ROWS:
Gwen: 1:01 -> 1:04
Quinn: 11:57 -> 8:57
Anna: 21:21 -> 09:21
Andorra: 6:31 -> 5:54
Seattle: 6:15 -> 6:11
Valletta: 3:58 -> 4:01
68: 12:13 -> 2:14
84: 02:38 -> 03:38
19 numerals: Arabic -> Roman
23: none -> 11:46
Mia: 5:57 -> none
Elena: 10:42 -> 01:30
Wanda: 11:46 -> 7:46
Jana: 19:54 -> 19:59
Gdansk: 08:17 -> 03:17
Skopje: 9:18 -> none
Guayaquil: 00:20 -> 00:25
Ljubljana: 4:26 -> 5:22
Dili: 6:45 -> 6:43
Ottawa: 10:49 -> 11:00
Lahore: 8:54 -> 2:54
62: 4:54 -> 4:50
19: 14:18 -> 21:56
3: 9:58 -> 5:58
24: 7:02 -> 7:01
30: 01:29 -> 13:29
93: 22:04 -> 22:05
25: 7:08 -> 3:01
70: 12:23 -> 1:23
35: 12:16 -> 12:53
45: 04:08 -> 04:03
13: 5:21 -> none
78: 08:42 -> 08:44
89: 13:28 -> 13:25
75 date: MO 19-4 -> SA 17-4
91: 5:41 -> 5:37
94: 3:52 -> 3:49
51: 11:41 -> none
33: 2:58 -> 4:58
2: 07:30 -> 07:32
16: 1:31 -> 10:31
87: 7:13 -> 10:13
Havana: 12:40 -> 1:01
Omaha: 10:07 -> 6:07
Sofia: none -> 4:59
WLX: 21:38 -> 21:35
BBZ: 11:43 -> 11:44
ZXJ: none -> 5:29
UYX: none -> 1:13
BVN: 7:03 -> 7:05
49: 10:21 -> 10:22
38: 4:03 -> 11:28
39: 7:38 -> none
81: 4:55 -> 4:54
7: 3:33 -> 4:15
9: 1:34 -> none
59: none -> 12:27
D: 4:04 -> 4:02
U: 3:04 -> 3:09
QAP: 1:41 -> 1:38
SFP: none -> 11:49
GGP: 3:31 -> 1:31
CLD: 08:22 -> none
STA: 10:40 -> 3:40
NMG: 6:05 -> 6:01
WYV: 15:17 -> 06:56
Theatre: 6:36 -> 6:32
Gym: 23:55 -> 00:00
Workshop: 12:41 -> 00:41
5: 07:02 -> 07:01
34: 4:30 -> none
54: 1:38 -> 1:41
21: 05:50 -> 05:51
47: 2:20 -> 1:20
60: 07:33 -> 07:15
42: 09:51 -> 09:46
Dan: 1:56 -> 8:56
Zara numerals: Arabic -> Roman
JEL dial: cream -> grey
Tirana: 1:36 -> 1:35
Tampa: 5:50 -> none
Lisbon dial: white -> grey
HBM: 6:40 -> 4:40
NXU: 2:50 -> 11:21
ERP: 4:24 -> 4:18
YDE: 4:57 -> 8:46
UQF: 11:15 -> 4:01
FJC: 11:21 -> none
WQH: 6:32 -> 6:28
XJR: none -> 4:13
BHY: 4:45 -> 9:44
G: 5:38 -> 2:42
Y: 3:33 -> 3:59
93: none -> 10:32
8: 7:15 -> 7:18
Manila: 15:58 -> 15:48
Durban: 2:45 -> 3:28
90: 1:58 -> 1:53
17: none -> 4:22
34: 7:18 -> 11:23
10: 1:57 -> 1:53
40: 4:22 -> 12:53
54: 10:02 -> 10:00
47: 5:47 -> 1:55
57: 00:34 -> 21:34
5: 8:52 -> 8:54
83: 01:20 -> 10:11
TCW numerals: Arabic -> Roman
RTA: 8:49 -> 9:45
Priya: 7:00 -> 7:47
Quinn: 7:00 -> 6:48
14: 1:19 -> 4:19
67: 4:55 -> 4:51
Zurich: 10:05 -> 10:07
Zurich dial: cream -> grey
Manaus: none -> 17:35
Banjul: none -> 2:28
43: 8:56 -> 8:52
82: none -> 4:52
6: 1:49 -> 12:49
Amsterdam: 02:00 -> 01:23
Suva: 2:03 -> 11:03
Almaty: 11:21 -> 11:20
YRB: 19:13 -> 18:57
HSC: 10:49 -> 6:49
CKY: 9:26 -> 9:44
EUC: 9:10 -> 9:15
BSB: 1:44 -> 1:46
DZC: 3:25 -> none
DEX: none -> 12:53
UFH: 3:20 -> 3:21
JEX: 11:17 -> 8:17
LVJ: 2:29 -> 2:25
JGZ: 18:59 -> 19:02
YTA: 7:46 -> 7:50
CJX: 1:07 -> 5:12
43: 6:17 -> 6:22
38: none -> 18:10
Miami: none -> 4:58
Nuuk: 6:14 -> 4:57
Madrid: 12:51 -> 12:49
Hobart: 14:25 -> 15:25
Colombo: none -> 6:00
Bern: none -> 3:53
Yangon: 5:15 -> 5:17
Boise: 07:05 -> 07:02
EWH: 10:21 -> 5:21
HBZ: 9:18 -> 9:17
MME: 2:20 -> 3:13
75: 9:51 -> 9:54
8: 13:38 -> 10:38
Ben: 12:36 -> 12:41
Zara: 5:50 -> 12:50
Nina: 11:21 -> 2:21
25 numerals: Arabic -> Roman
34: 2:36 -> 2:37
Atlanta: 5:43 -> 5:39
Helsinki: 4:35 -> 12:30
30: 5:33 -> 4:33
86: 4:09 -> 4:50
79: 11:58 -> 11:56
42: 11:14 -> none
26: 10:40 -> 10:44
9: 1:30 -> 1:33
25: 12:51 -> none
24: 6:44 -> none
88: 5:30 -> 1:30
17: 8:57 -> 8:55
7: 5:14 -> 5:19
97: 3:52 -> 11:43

PROBLEM TO WORK ON:
Reproduce every row above, from the first to the last, keeping each character unchanged.

WRITTEN SOLUTION:
Gwen: 1:01 -> 1:04
Quinn: 11:57 -> 8:57
Anna: 21:21 -> 09:21
Andorra: 6:31 -> 5:54
Seattle: 6:15 -> 6:11
Valletta: 3:58 -> 4:01
68: 12:13 -> 2:14
84: 02:38 -> 03:38
19 numerals: Arabic -> Roman
23: none -> 11:46
Mia: 5:57 -> none
Elena: 10:42 -> 01:30
Wanda: 11:46 -> 7:46
Jana: 19:54 -> 19:59
Gdansk: 08:17 -> 03:17
Skopje: 9:18 -> none
Guayaquil: 00:20 -> 00:25
Ljubljana: 4:26 -> 5:22
Dili: 6:45 -> 6:43
Ottawa: 10:49 -> 11:00
Lahore: 8:54 -> 2:54
62: 4:54 -> 4:50
19: 14:18 -> 21:56
3: 9:58 -> 5:58
24: 7:02 -> 7:01
30: 01:29 -> 13:29
93: 22:04 -> 22:05
25: 7:08 -> 3:01
70: 12:23 -> 1:23
35: 12:16 -> 12:53
45: 04:08 -> 04:03
13: 5:21 -> none
78: 08:42 -> 08:44
89: 13:28 -> 13:25
75 date: MO 19-4 -> SA 17-4
91: 5:41 -> 5:37
94: 3:52 -> 3:49
51: 11:41 -> none
33: 2:58 -> 4:58
2: 07:30 -> 07:32
16: 1:31 -> 10:31
87: 7:13 -> 10:13
Havana: 12:40 -> 1:01
Omaha: 10:07 -> 6:07
Sofia: none -> 4:59
WLX: 21:38 -> 21:35
BBZ: 11:43 -> 11:44
ZXJ: none -> 5:29
UYX: none -> 1:13
BVN: 7:03 -> 7:05
49: 10:21 -> 10:22
38: 4:03 -> 11:28
39: 7:38 -> none
81: 4:55 -> 4:54
7: 3:33 -> 4:15
9: 1:34 -> none
59: none -> 12:27
D: 4:04 -> 4:02
U: 3:04 -> 3:09
QAP: 1:41 -> 1:38
SFP: none -> 11:49
GGP: 3:31 -> 1:31
CLD: 08:22 -> none
STA: 10:40 -> 3:40
NMG: 6:05 -> 6:01
WYV: 15:17 -> 06:56
Theatre: 6:36 -> 6:32
Gym: 23:55 -> 00:00
Workshop: 12:41 -> 00:41
5: 07:02 -> 07:01
34: 4:30 -> none
54: 1:38 -> 1:41
21: 05:50 -> 05:51
47: 2:20 -> 1:20
60: 07:33 -> 07:15
42: 09:51 -> 09:46
Dan: 1:56 -> 8:56
Zara numerals: Arabic -> Roman
JEL dial: cream -> grey
Tirana: 1:36 -> 1:35
Tampa: 5:50 -> none
Lisbon dial: white -> grey
HBM: 6:40 -> 4:40
NXU: 2:50 -> 11:21
ERP: 4:24 -> 4:18
YDE: 4:57 -> 8:46
UQF: 11:15 -> 4:01
FJC: 11:21 -> none
WQH: 6:32 -> 6:28
XJR: none -> 4:13
BHY: 4:45 -> 9:44
G: 5:38 -> 2:42
Y: 3:33 -> 3:59
93: none -> 10:32
8: 7:15 -> 7:18
Manila: 15:58 -> 15:48
Durban: 2:45 -> 3:28
90: 1:58 -> 1:53
17: none -> 4:22
34: 7:18 -> 11:23
10: 1:57 -> 1:53
40: 4:22 -> 12:53
54: 10:02 -> 10:00
47: 5:47 -> 1:55
57: 00:34 -> 21:34
5: 8:52 -> 8:54
83: 01:20 -> 10:11
TCW numerals: Arabic -> Roman
RTA: 8:49 -> 9:45
Priya: 7:00 -> 7:47
Quinn: 7:00 -> 6:48
14: 1:19 -> 4:19
67: 4:55 -> 4:51
Zurich: 10:05 -> 10:07
Zurich dial: cream -> grey
Manaus: none -> 17:35
Banjul: none -> 2:28
43: 8:56 -> 8:52
82: none -> 4:52
6: 1:49 -> 12:49
Amsterdam: 02:00 -> 01:23
Suva: 2:03 -> 11:03
Almaty: 11:21 -> 11:20
YRB: 19:13 -> 18:57
HSC: 10:49 -> 6:49
CKY: 9:26 -> 9:44
EUC: 9:10 -> 9:15
BSB: 1:44 -> 1:46
DZC: 3:25 -> none
DEX: none -> 12:53
UFH: 3:20 -> 3:21
JEX: 11:17 -> 8:17
LVJ: 2:29 -> 2:25
JGZ: 18:59 -> 19:02
YTA: 7:46 -> 7:50
CJX: 1:07 -> 5:12
43: 6:17 -> 6:22
38: none -> 18:10
Miami: none -> 4:58
Nuuk: 6:14 -> 4:57
Madrid: 12:51 -> 12:49
Hobart: 14:25 -> 15:25
Colombo: none -> 6:00
Bern: none -> 3:53
Yangon: 5:15 -> 5:17
Boise: 07:05 -> 07:02
EWH: 10:21 -> 5:21
HBZ: 9:18 -> 9:17
MME: 2:20 -> 3:13
75: 9:51 -> 9:54
8: 13:38 -> 10:38
Ben: 12:36 -> 12:41
Zara: 5:50 -> 12:50
Nina: 11:21 -> 2:21
25 numerals: Arabic -> Roman
34: 2:36 -> 2:37
Atlanta: 5:43 -> 5:39
Helsinki: 4:35 -> 12:30
30: 5:33 -> 4:33
86: 4:09 -> 4:50
79: 11:58 -> 11:56
42: 11:14 -> none
26: 10:40 -> 10:44
9: 1:30 -> 1:33
25: 12:51 -> none
24: 6:44 -> none
88: 5:30 -> 1:30
17: 8:57 -> 8:55
7: 5:14 -> 5:19
97: 3:52 -> 11:43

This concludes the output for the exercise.